## [INFORMATION SHOWN]

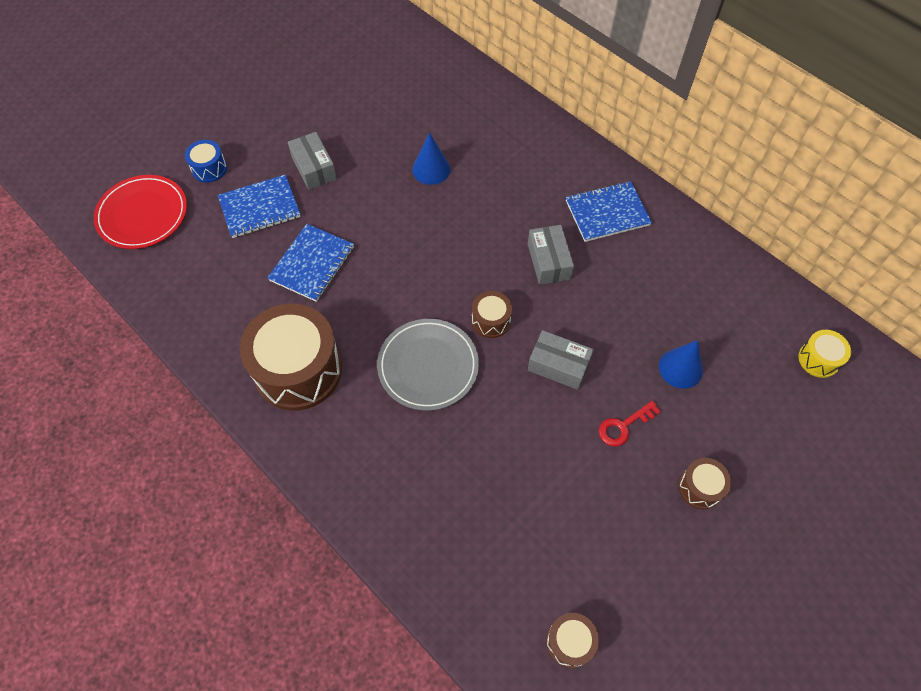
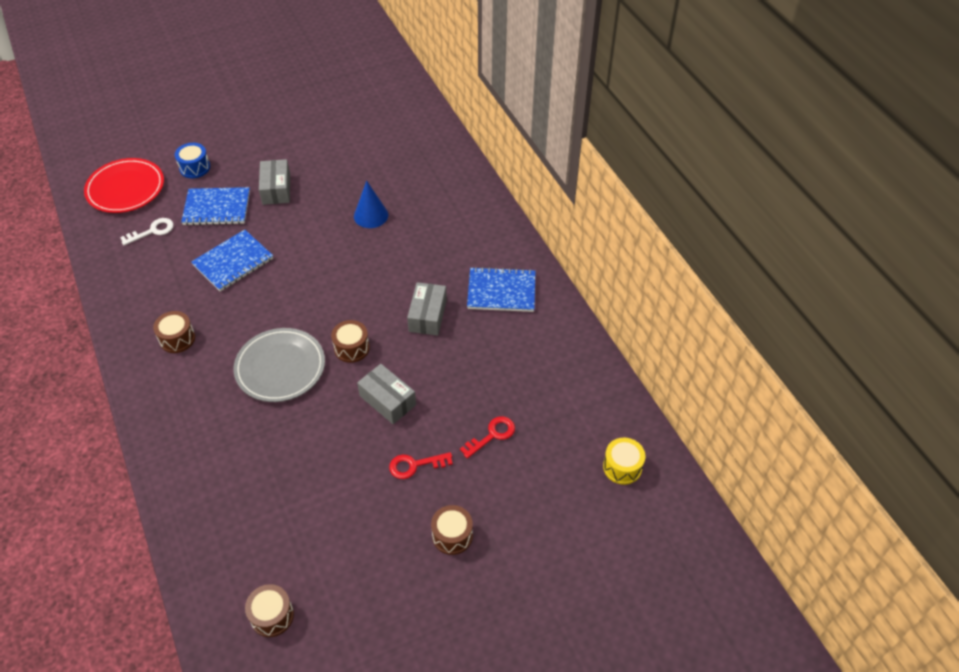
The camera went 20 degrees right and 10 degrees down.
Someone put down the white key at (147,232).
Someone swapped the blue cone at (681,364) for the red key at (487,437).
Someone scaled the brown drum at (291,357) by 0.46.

## [TASK REQUIREMENTS]
Would you reproduce the listing above in full and exactly, without its pictures?

## [ANSWER BOX]
The camera went 20 degrees right and 10 degrees down.
Someone put down the white key at (147,232).
Someone swapped the blue cone at (681,364) for the red key at (487,437).
Someone scaled the brown drum at (291,357) by 0.46.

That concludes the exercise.